── Material shown ──

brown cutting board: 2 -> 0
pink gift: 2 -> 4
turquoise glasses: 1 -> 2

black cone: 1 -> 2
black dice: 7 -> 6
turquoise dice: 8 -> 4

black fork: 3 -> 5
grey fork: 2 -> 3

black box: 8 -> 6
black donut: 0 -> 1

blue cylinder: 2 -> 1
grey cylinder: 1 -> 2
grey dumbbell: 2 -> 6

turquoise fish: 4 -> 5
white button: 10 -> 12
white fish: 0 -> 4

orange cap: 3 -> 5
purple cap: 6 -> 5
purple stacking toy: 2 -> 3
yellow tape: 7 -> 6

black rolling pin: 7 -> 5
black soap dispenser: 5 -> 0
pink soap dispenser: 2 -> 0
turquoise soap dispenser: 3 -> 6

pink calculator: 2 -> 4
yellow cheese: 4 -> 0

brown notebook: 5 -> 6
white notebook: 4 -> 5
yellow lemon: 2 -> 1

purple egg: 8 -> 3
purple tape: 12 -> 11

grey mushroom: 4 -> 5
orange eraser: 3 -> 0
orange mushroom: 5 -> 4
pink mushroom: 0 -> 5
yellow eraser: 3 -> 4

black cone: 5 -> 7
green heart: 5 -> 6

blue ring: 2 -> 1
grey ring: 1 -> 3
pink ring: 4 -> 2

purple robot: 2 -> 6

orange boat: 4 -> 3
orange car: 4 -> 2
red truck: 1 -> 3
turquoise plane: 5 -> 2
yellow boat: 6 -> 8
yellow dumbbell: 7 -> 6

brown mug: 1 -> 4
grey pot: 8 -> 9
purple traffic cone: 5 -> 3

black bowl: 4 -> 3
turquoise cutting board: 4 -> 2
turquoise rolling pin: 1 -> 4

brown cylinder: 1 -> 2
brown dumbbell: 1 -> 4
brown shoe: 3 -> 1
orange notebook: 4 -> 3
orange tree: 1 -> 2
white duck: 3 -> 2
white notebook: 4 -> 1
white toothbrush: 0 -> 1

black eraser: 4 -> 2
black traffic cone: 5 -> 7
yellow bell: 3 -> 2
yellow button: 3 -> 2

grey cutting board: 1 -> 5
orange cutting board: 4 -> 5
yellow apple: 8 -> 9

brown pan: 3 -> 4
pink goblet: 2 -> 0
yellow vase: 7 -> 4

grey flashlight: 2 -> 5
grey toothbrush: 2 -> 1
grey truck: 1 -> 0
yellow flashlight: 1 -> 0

───

What needs to be done – Report all lines in the records that include the string "soap".

Problem solution –
black soap dispenser: 5 -> 0
pink soap dispenser: 2 -> 0
turquoise soap dispenser: 3 -> 6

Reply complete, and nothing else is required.